GOAL OF THE EXERCISE: Look through the records and copy every line in which "light" appears.

*** Opening DATA IN THIS EXERCISE ***

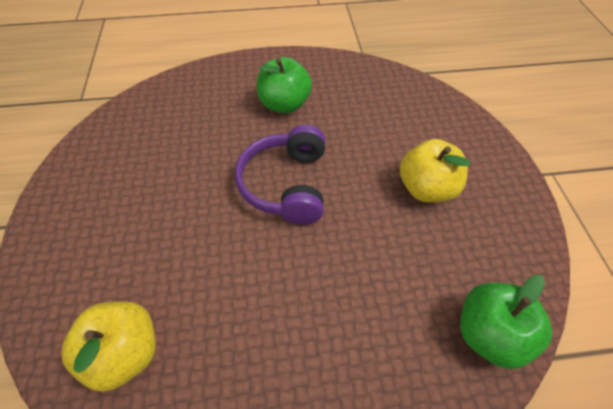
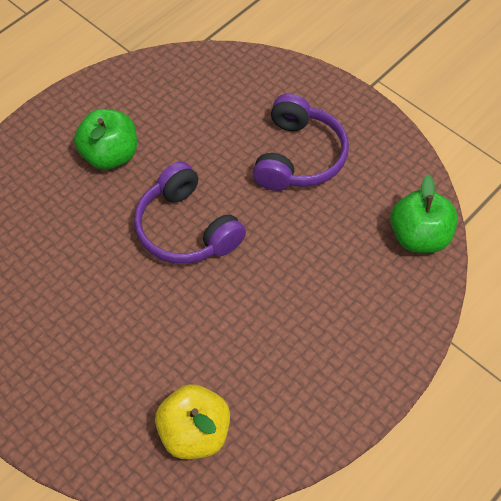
camera: 40 degrees left, 5 degrees up
(426, 189) = (298, 156): yellow apple -> purple headphones

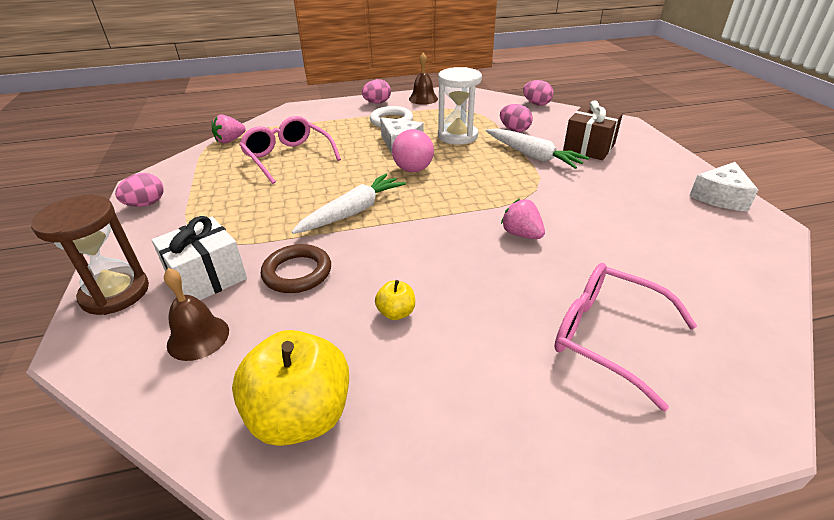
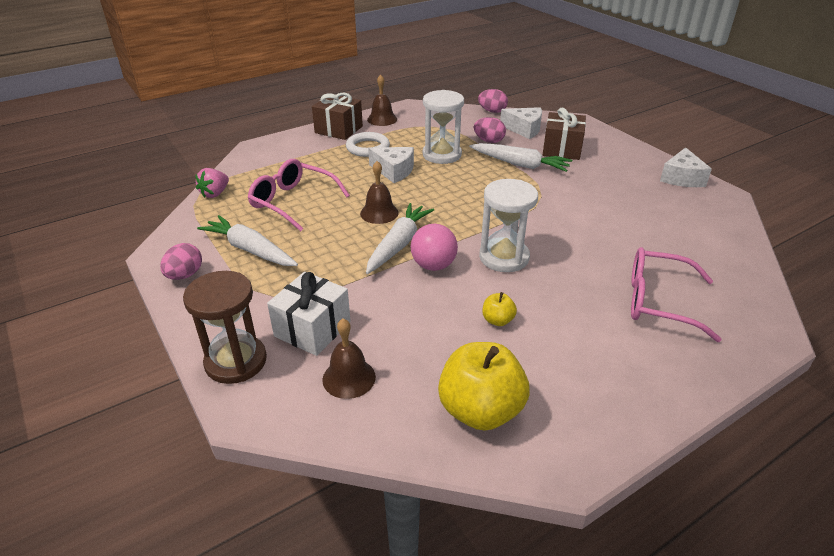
camera: 20 degrees left, 0 degrees up
(217, 192) = (250, 250): none -> white carrot
(297, 272) = (391, 307): brown ring -> none
(357, 179) = (379, 213): none -> brown bell
(377, 103) = (338, 129): pink egg -> brown gift
(413, 169) = (424, 194): pink ball -> pink ball (433, 265)
(451, 245) = (504, 257): none -> white hourglass
(521, 234) = (553, 237): pink strawberry -> none
(559, 124) = (524, 129): none -> white cheese

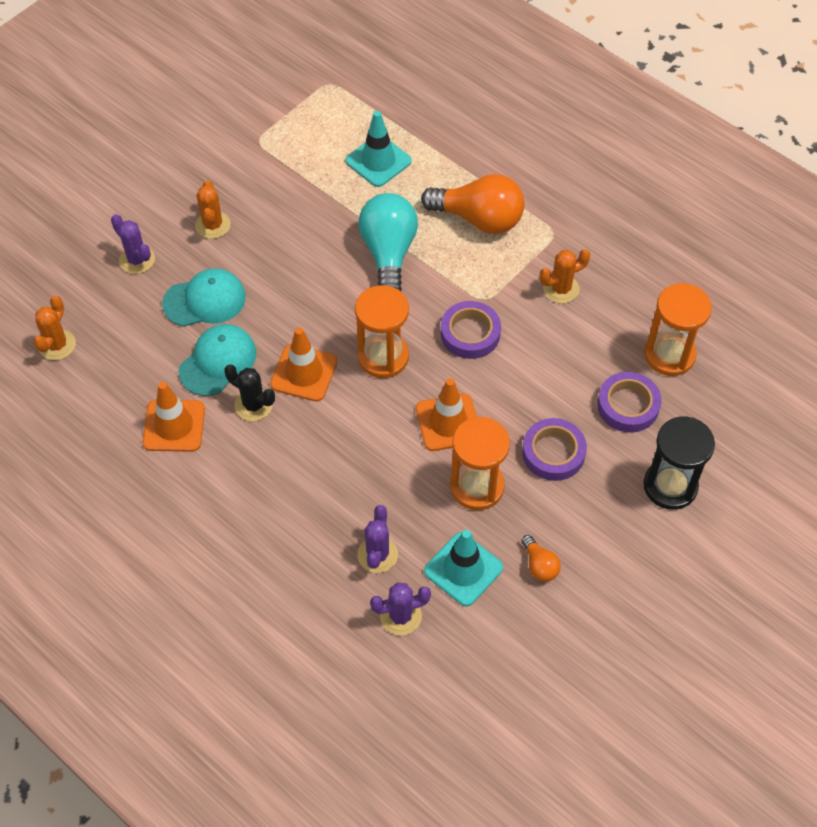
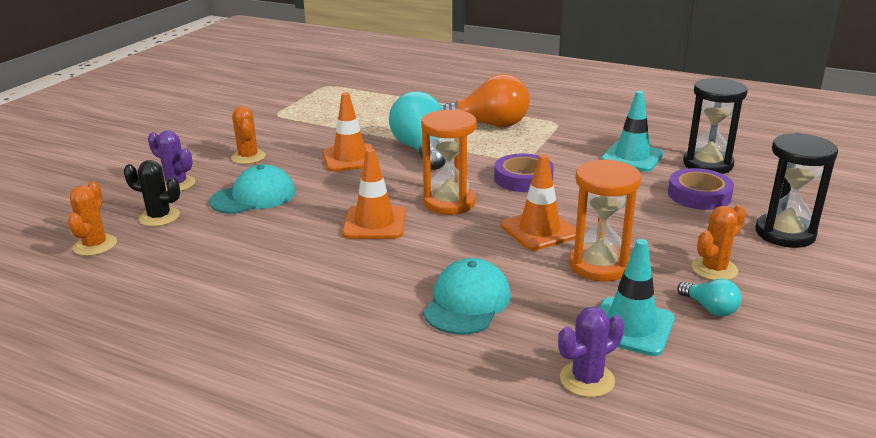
camera: 15 degrees left, 30 degrees down
(174, 426) = (244, 278): orange traffic cone -> orange traffic cone (350, 158)
(218, 362) = (280, 230): turquoise cap -> turquoise cap (467, 302)
(253, 405) = (330, 251): black cactus -> black cactus (159, 217)
(377, 554) = (526, 333): purple cactus -> none
(378, 161) = (386, 111): turquoise traffic cone -> turquoise traffic cone (632, 157)
(539, 565) = (710, 308): orange light bulb -> turquoise light bulb
(553, 453) = (656, 232): purple tape -> none
(561, 289) = (585, 146): orange cactus -> orange cactus (714, 269)
(669, 355) = (707, 164): orange hourglass -> black hourglass

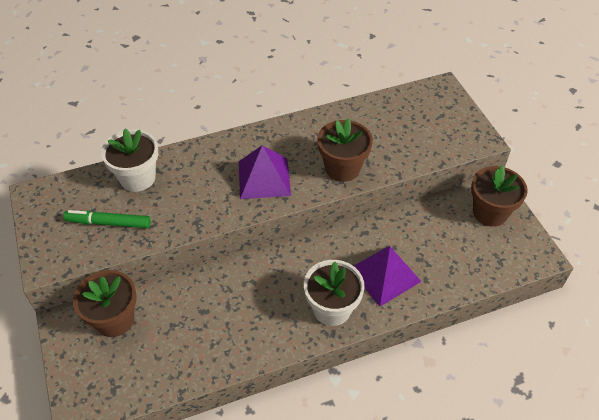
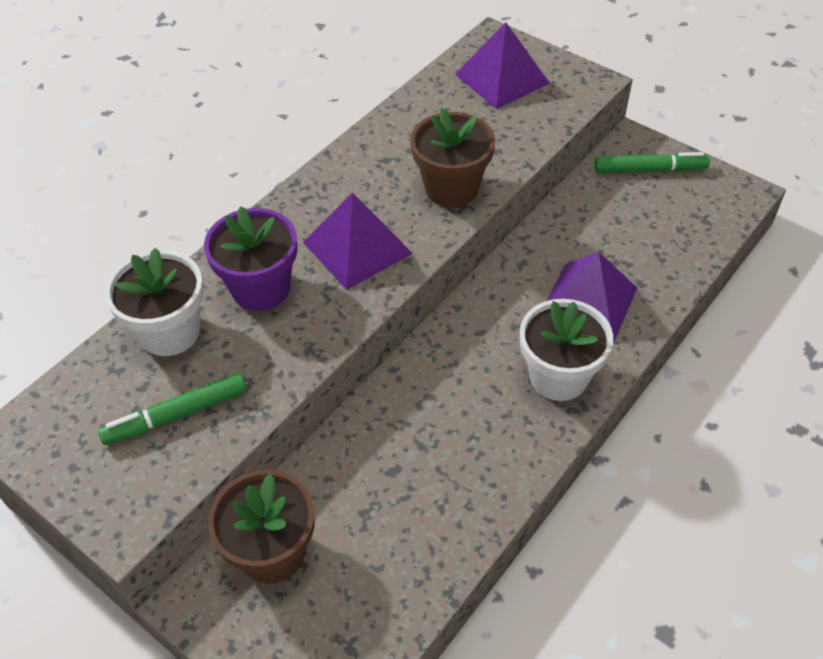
camera: 30 degrees left, 0 degrees up
(198, 176) = (261, 288): none -> purple flower pot
(426, 114) = (501, 78): none -> purple pyramid
(490, 212) = (649, 169): brown flower pot -> green marker

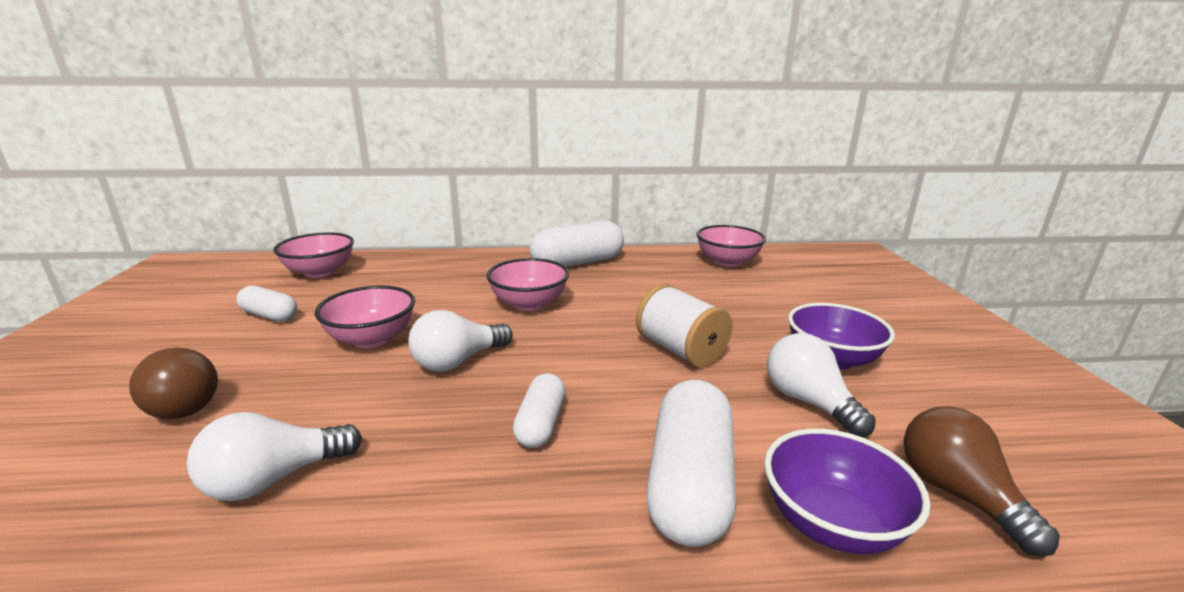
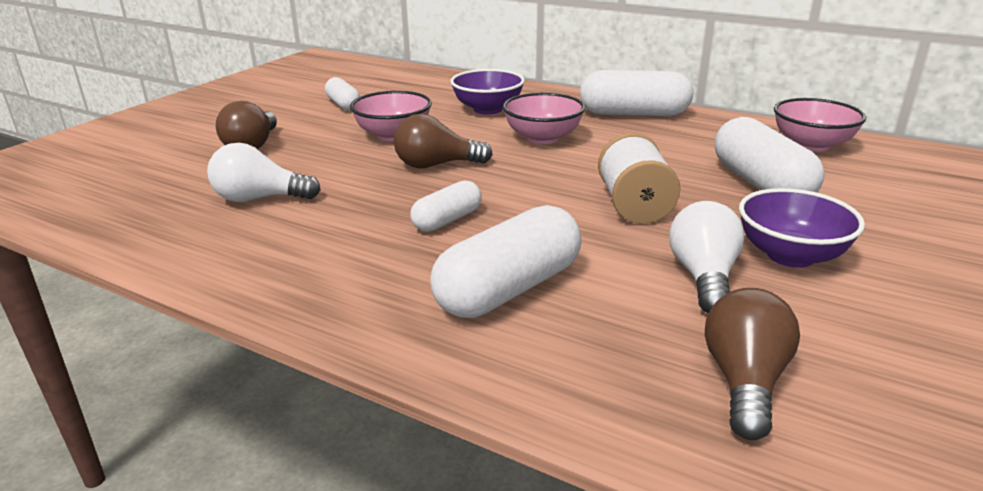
camera: 35 degrees right, 5 degrees up
(320, 272) = (405, 80): pink bowl -> none
(458, 361) = (436, 165): white light bulb -> brown light bulb
(738, 302) = (761, 184): none -> white capsule
(831, 523) = (588, 350): purple bowl -> purple bowl (487, 109)

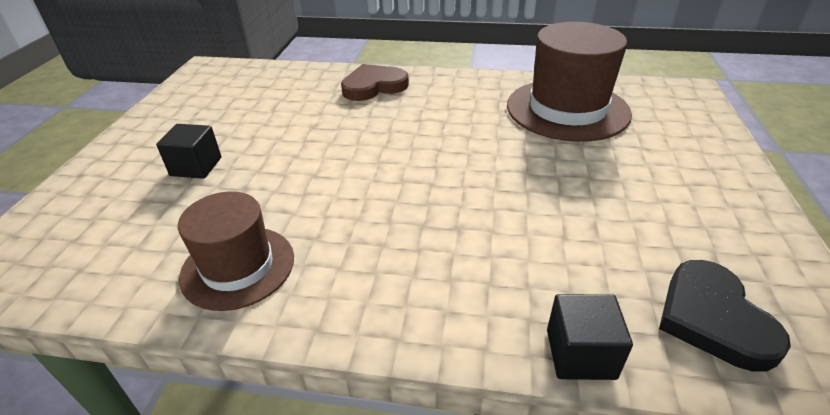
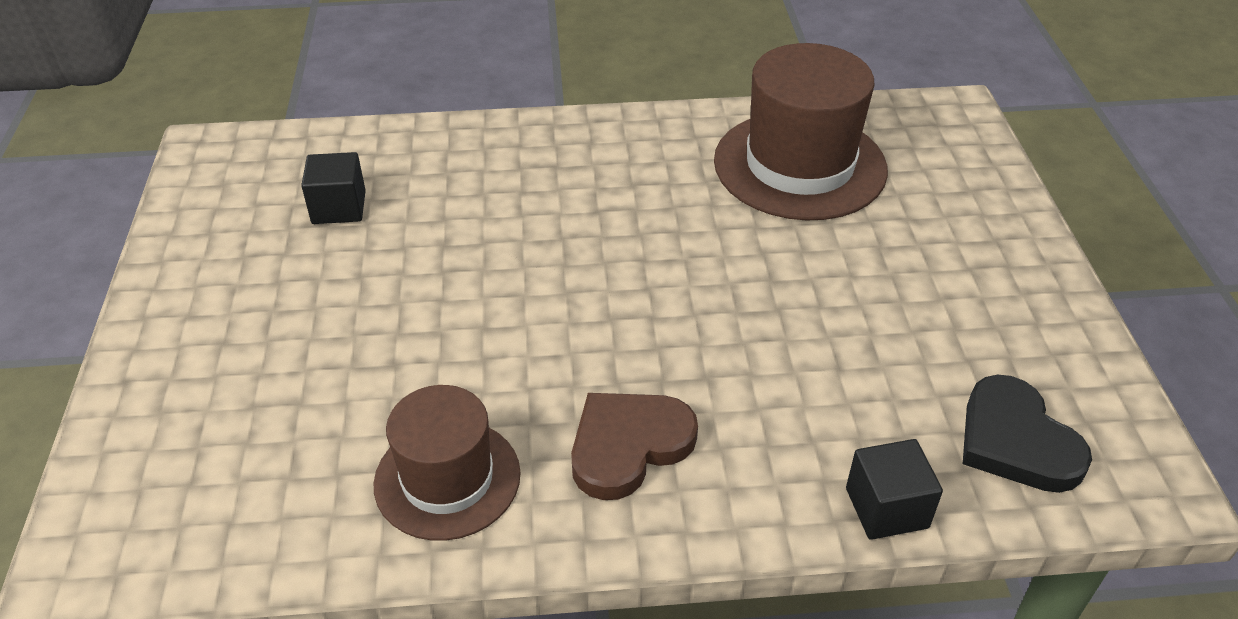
camera: 15 degrees left, 5 degrees up
(196, 166) = (302, 339): black cube -> black cube (339, 207)
(374, 86) = (506, 156): brown heart -> brown heart (628, 446)

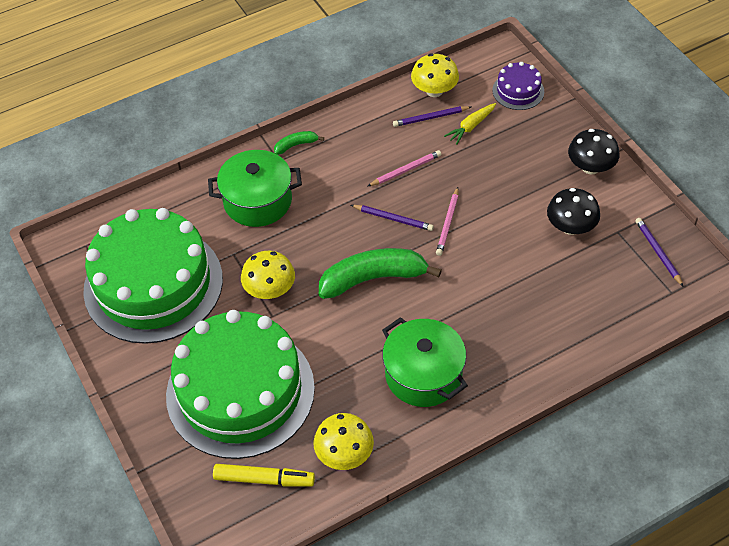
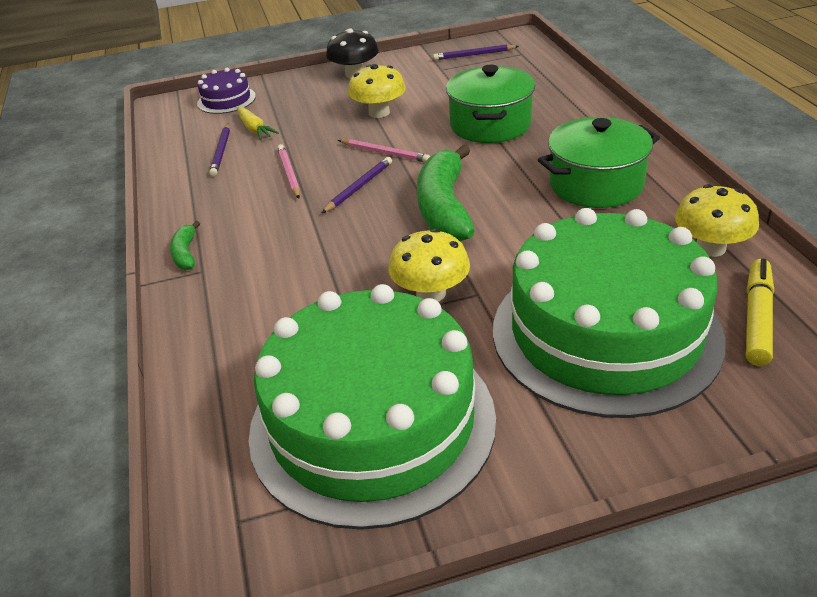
camera: 75 degrees left, 15 degrees down
(257, 201) = (264, 295): green pot -> green pot (490, 125)
(434, 90) = (182, 146): yellow mushroom -> yellow mushroom (379, 112)
(570, 227) = (424, 89): black mushroom -> none

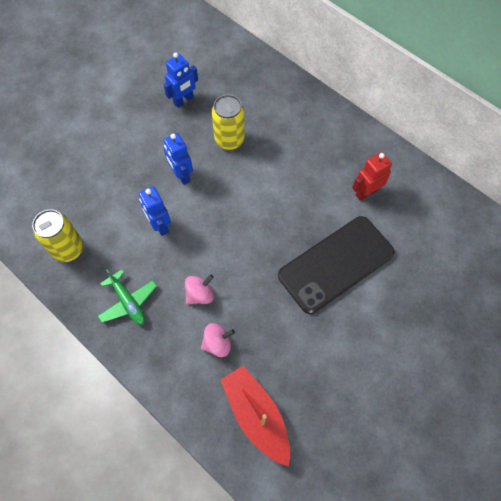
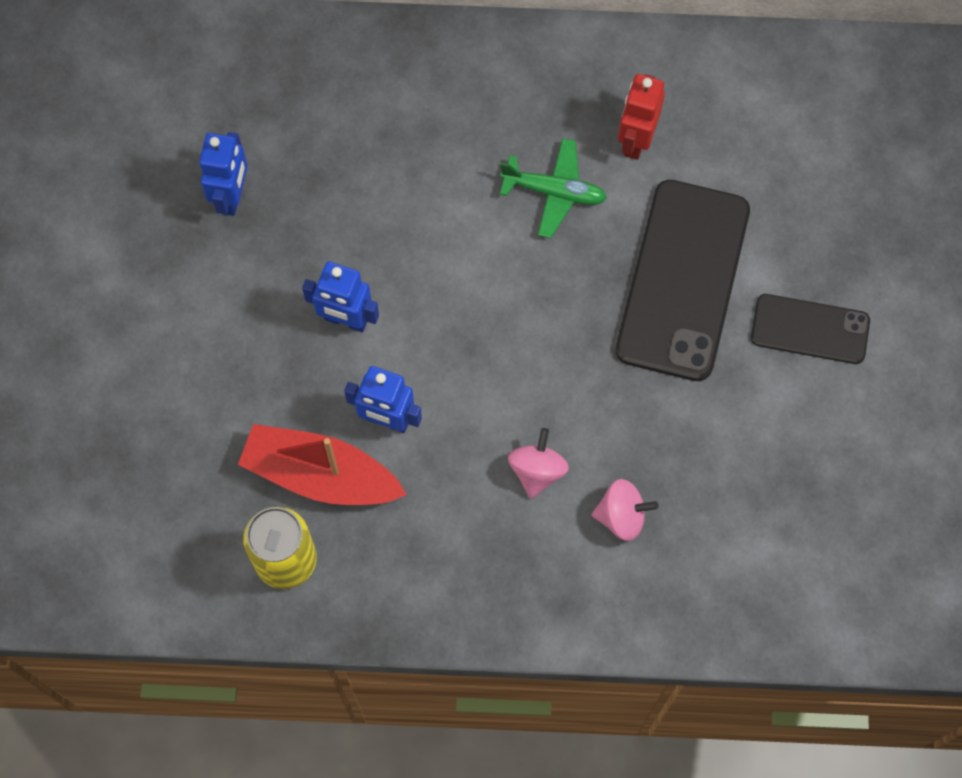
camera: 40 degrees left, 5 degrees up
(128, 302) = (447, 562): green plane -> green plane (554, 192)
(217, 343) = (621, 516): pink spinning top -> pink spinning top turned 60 degrees clockwise
(229, 140) = (366, 208): yellow can -> none
(256, 415) = (752, 564): red boat -> red boat (320, 475)
(377, 330) = (810, 329): none -> black phone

*** Closing DATA IN THIS EXERCISE ***

SOLUTION:
(539, 565) = (710, 308): orange light bulb -> turquoise light bulb
(458, 361) = (436, 165): white light bulb -> brown light bulb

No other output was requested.